• Work instructions
Within the material below, locate the line with "BUZZER pin IO: D9 -> A2" and the line with "TEMP1 pin VCC: 3V3 -> 5V", then return those two lines and all lines between them, exactly as written.

*** Source information ***

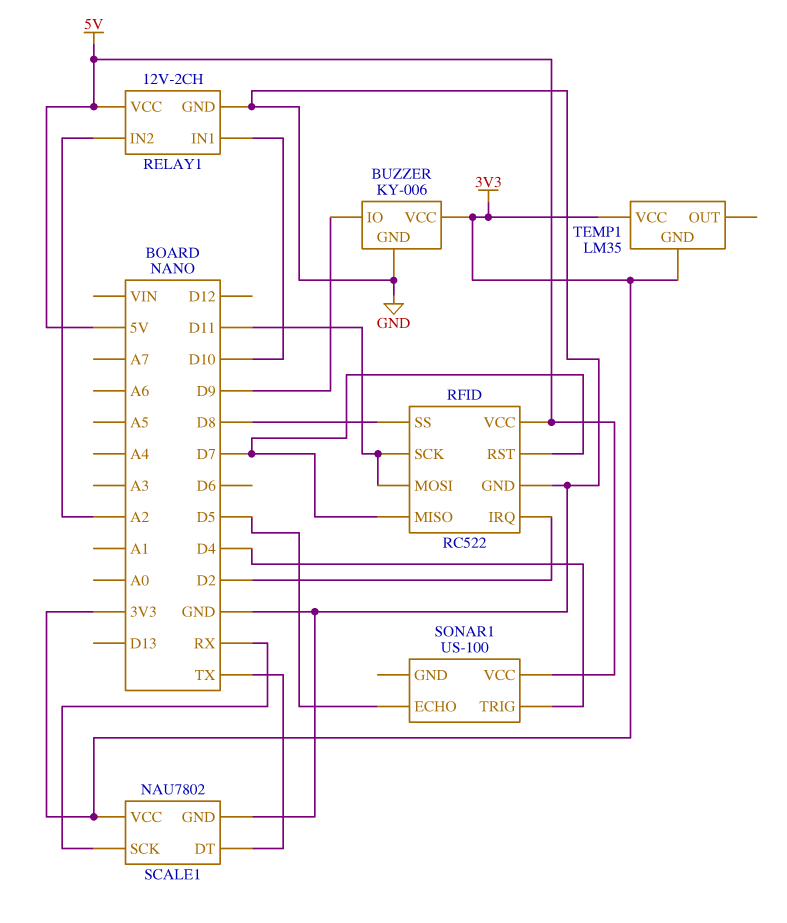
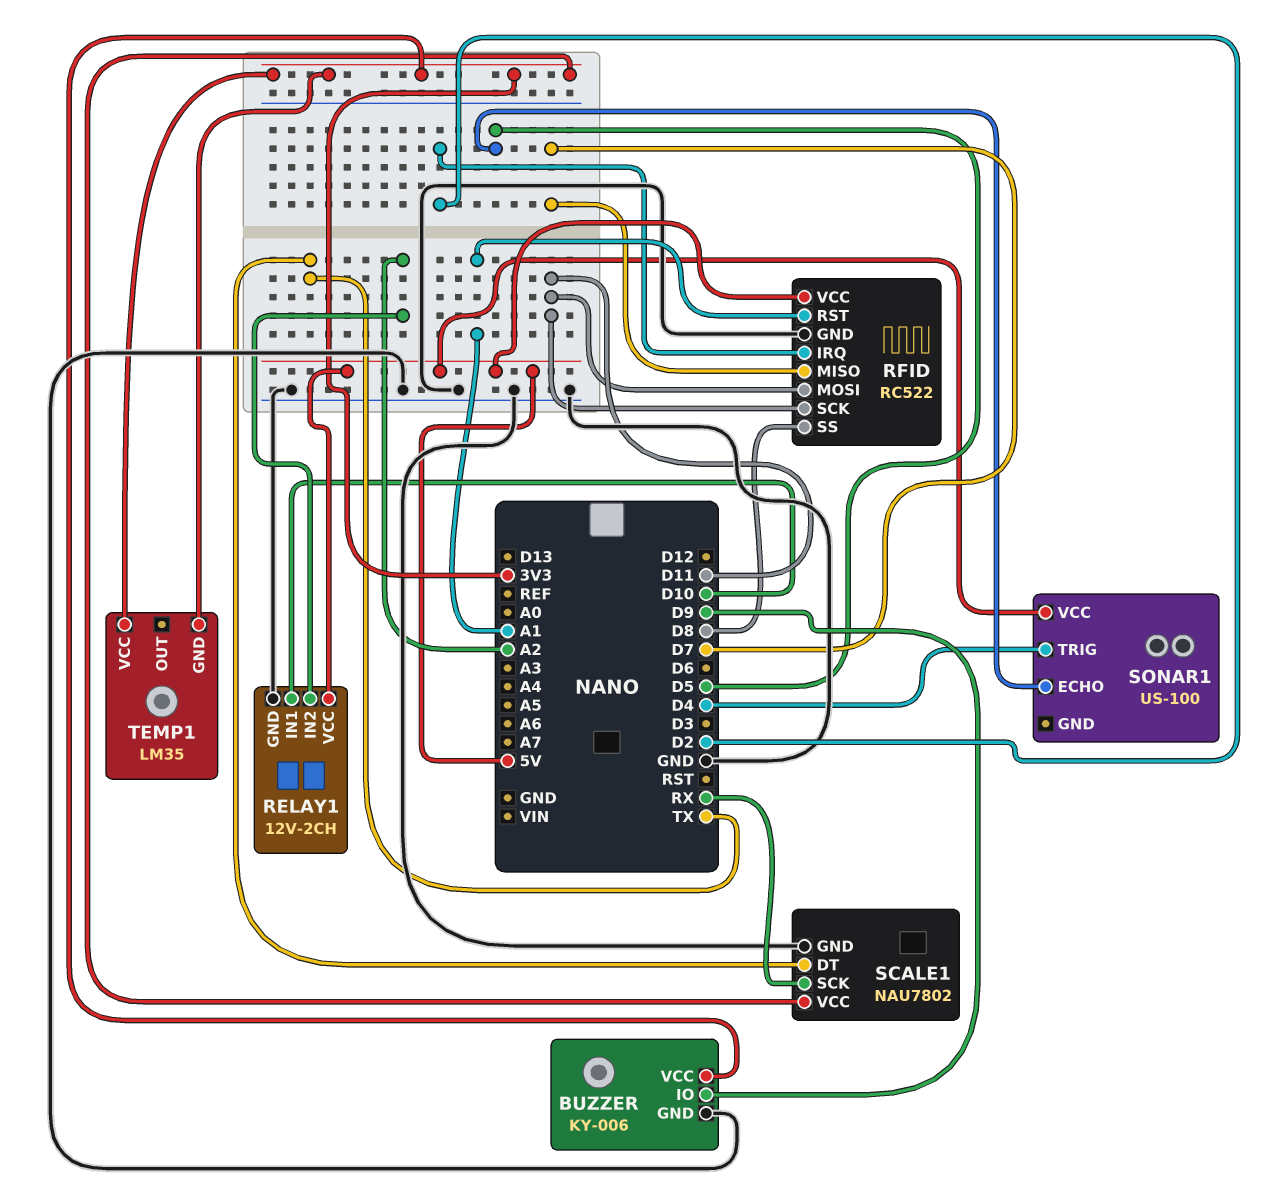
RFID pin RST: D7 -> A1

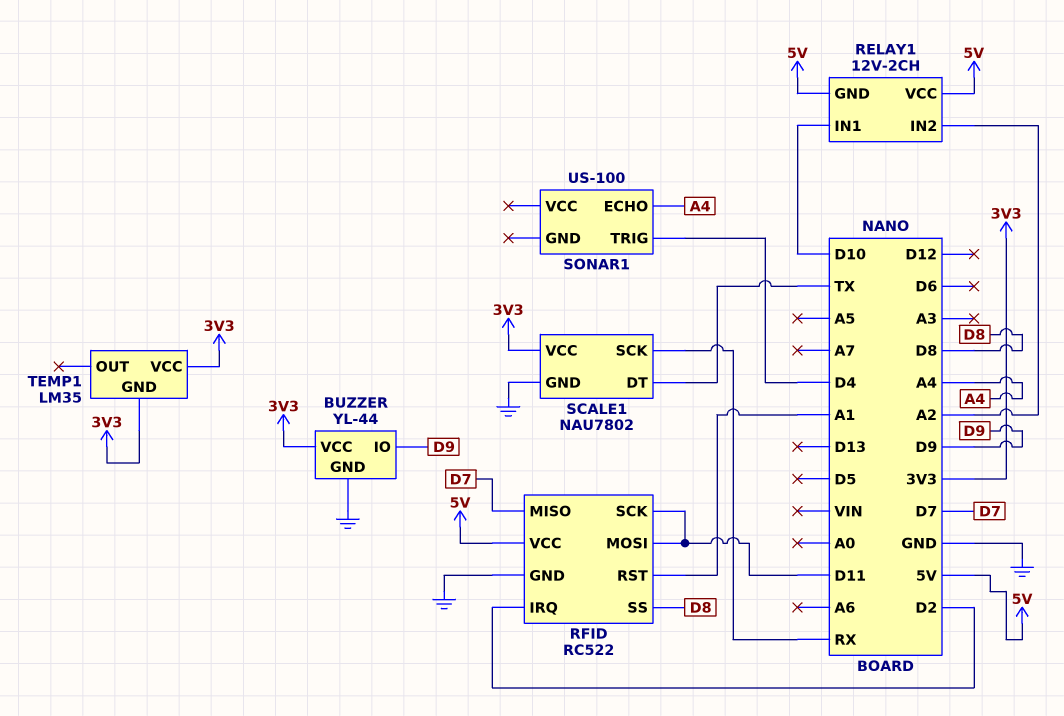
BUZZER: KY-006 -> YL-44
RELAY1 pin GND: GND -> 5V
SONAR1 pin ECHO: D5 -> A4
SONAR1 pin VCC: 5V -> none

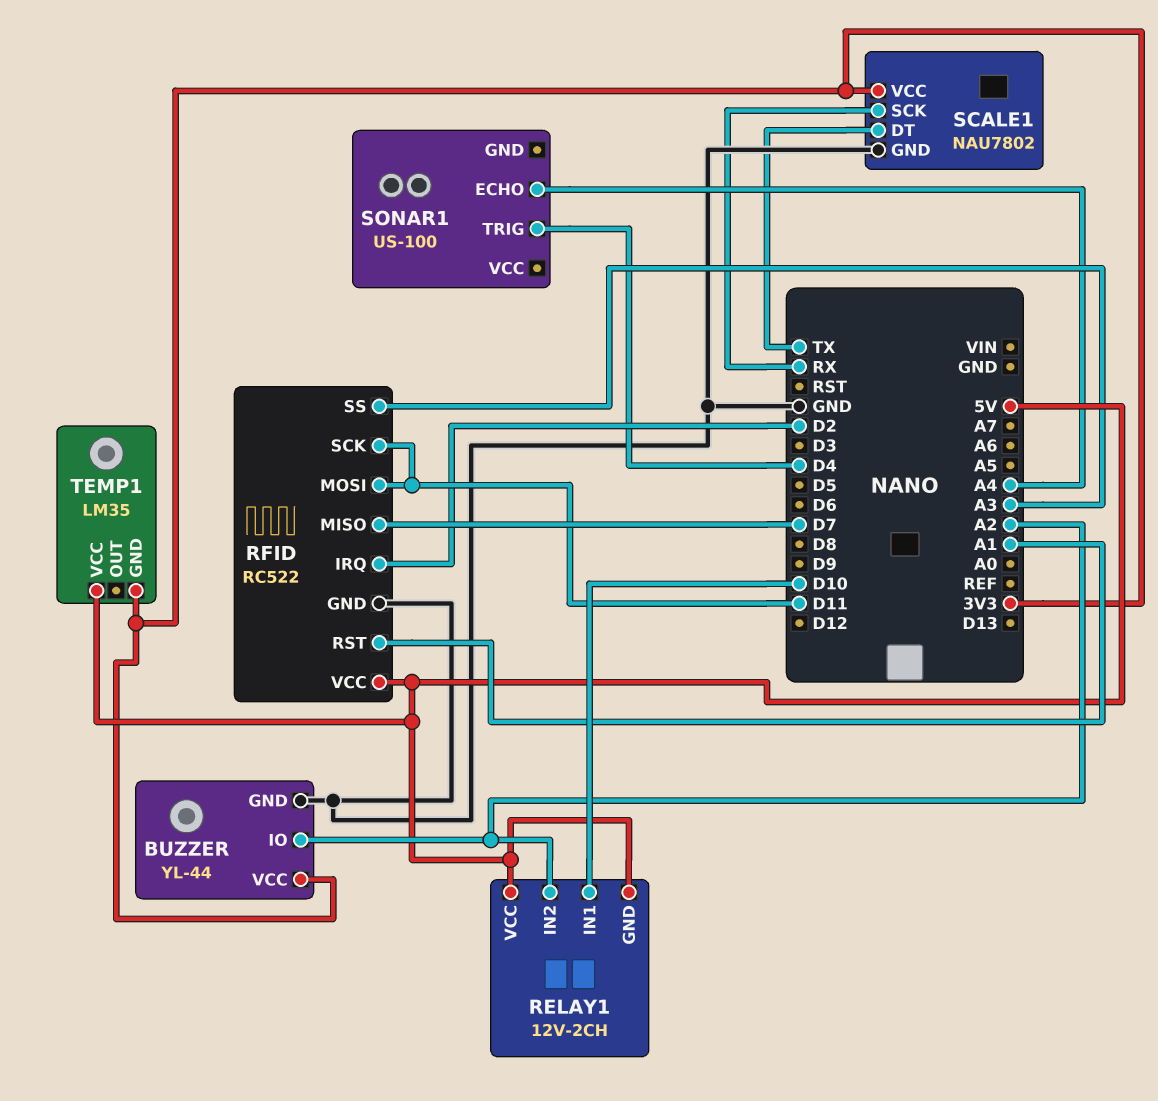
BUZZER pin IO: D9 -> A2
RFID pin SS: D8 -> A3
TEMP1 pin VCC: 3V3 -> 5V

*** End of Source information ***
*** Source information ***

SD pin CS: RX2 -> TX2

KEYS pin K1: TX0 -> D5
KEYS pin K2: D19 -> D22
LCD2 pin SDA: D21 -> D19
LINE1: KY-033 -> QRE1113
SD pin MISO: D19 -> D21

*** End of Source information ***
*** Source information ***

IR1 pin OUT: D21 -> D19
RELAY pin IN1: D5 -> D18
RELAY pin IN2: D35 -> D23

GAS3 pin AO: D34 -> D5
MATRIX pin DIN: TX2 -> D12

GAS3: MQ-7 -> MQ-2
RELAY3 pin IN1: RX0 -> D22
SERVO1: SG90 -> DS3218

*** End of Source information ***

• Answer for the task
BUZZER pin IO: D9 -> A2
RFID pin SS: D8 -> A3
TEMP1 pin VCC: 3V3 -> 5V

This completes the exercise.